What the task requires:
Copy out all the data below, swapping every "counterclockwise" for "anticlockwise" and keeping the rest unchanged. Leave the pictures out of your answer.

═════ Material for this task

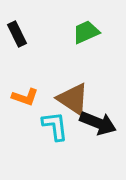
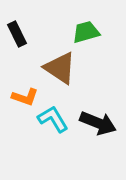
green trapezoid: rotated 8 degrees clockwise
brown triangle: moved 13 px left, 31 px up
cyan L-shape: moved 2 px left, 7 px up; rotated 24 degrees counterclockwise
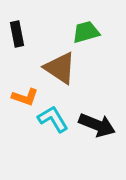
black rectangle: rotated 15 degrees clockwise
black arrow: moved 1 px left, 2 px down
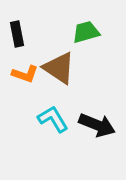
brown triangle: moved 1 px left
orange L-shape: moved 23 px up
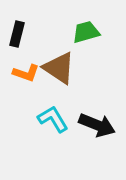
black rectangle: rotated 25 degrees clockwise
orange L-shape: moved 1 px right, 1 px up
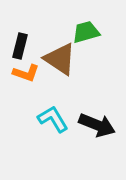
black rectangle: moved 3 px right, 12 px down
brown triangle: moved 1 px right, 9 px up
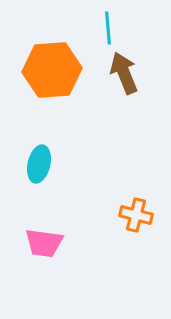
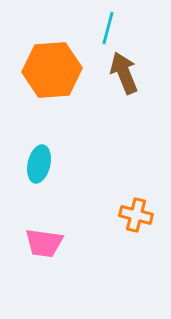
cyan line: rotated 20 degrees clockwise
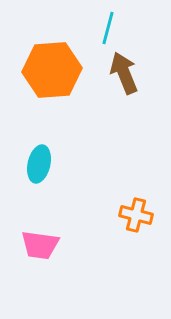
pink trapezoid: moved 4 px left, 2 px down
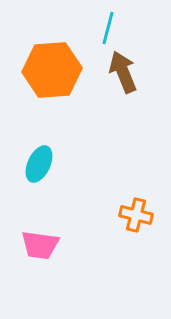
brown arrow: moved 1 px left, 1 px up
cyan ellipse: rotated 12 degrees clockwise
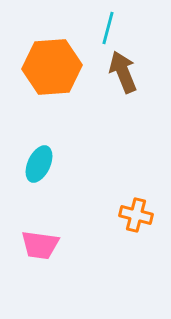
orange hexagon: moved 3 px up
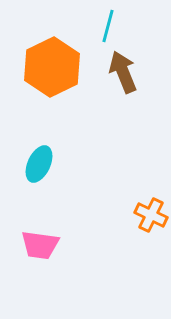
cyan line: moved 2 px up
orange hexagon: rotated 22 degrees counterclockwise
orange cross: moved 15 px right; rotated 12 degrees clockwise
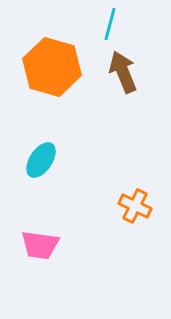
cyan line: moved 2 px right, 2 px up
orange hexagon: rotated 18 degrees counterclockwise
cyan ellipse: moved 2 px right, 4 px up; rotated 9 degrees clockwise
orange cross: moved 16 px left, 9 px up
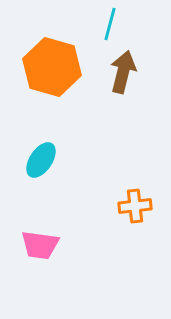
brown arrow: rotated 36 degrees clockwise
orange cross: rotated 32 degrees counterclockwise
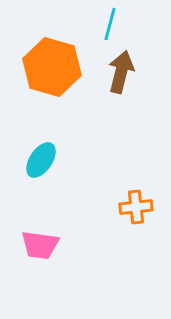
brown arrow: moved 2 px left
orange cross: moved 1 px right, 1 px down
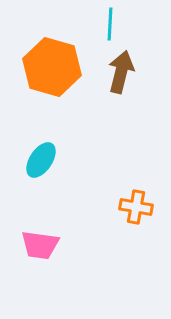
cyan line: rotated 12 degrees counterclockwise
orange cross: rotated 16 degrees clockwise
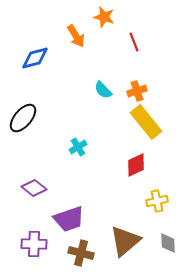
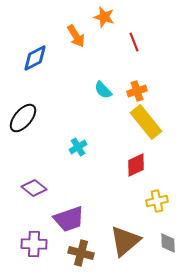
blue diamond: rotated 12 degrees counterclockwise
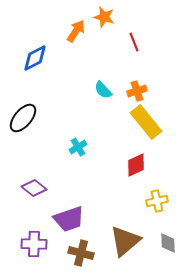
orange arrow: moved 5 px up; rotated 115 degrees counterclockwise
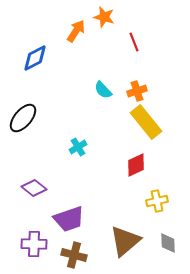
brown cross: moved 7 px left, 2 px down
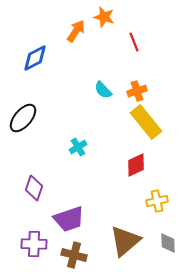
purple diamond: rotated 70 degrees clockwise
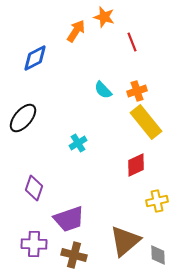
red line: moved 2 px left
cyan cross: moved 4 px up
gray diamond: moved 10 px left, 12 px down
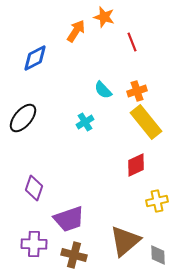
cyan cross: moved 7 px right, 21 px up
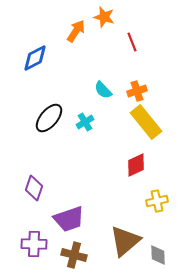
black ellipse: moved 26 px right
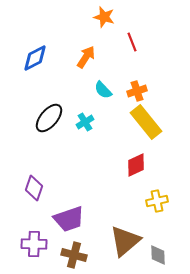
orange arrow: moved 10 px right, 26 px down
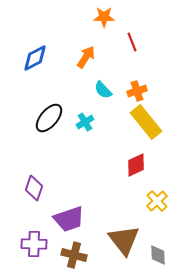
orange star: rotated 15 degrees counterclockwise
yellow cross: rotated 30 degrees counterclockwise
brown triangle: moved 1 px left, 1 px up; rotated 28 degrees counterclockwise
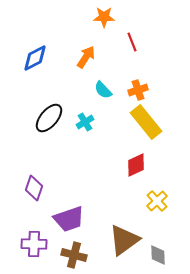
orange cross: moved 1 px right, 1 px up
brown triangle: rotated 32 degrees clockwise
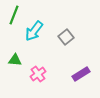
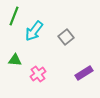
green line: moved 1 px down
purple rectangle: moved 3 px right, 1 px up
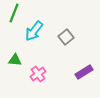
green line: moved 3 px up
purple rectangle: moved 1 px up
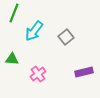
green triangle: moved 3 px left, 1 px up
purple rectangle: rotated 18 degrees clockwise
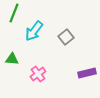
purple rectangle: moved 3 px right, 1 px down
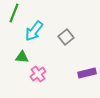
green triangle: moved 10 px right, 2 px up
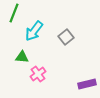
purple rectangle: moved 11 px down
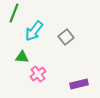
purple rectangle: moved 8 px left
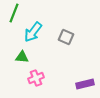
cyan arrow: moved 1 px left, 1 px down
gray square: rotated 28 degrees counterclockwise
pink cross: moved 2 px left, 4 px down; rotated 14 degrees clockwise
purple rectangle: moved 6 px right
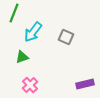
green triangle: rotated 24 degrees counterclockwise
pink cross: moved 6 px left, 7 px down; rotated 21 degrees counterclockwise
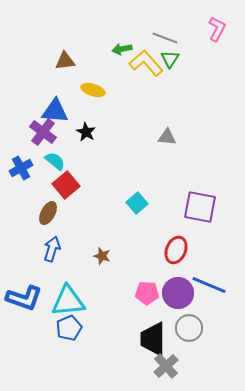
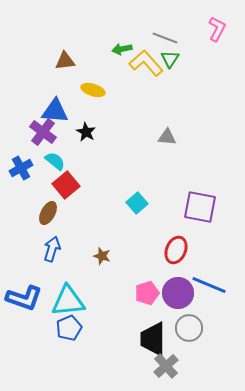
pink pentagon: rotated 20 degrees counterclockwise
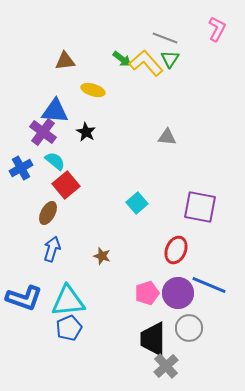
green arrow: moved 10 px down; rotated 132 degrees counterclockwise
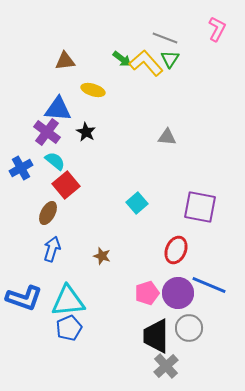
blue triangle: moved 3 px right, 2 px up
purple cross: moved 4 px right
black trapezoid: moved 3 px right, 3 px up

══════════

Task response:
green trapezoid: rotated 8 degrees clockwise
brown triangle: moved 13 px left, 31 px up
cyan L-shape: moved 2 px left, 7 px up; rotated 24 degrees anticlockwise
black rectangle: rotated 15 degrees clockwise
black arrow: moved 1 px left, 2 px down
brown triangle: moved 1 px left
orange L-shape: moved 23 px up
black rectangle: rotated 25 degrees clockwise
orange L-shape: moved 1 px right, 1 px up
black rectangle: moved 3 px right, 12 px down
brown triangle: moved 1 px right, 9 px up
cyan line: rotated 20 degrees clockwise
pink trapezoid: moved 4 px left, 2 px down
brown arrow: moved 1 px left, 1 px up
cyan ellipse: rotated 12 degrees clockwise
orange hexagon: moved 3 px up
cyan line: moved 2 px up
orange hexagon: rotated 22 degrees anticlockwise
orange cross: moved 15 px right; rotated 12 degrees clockwise
cyan line: moved 2 px right, 2 px up
orange hexagon: rotated 18 degrees anticlockwise
cyan ellipse: moved 2 px right, 4 px up; rotated 9 degrees clockwise
orange cross: moved 16 px left, 9 px up
brown arrow: rotated 36 degrees clockwise
orange cross: rotated 32 degrees anticlockwise
brown arrow: moved 2 px left
orange cross: moved 1 px right, 1 px down
cyan line: rotated 12 degrees anticlockwise
orange cross: rotated 16 degrees clockwise
blue diamond: rotated 12 degrees anticlockwise
orange arrow: moved 5 px up; rotated 115 degrees anticlockwise
brown cross: moved 7 px left, 2 px down
purple diamond: rotated 70 degrees clockwise
red line: moved 2 px left
cyan cross: moved 4 px up
gray diamond: moved 10 px left, 12 px down
cyan cross: moved 7 px right, 21 px up
black ellipse: moved 26 px right
orange arrow: moved 10 px right, 26 px down
orange star: rotated 15 degrees anticlockwise
yellow cross: rotated 30 degrees anticlockwise
brown triangle: moved 1 px left, 1 px up; rotated 28 degrees anticlockwise
orange cross: moved 1 px right, 1 px up
brown triangle: rotated 32 degrees clockwise
green line: moved 1 px down
purple rectangle: moved 3 px right, 1 px up
green line: moved 3 px up
purple rectangle: moved 1 px up
green triangle: moved 3 px left, 1 px up
purple rectangle: rotated 18 degrees clockwise
purple rectangle: moved 3 px right, 1 px down
green triangle: moved 10 px right, 2 px up
purple rectangle: moved 11 px down
purple rectangle: moved 8 px left
cyan arrow: moved 1 px left, 1 px down
gray square: rotated 28 degrees anticlockwise
pink cross: moved 2 px left, 4 px down; rotated 14 degrees clockwise
purple rectangle: moved 6 px right
green triangle: rotated 24 degrees anticlockwise
pink cross: moved 6 px left, 7 px down; rotated 21 degrees anticlockwise
pink pentagon: rotated 20 degrees anticlockwise
green arrow: moved 10 px down; rotated 132 degrees anticlockwise
blue triangle: moved 3 px right, 2 px up
purple cross: moved 4 px right
black trapezoid: moved 3 px right, 3 px up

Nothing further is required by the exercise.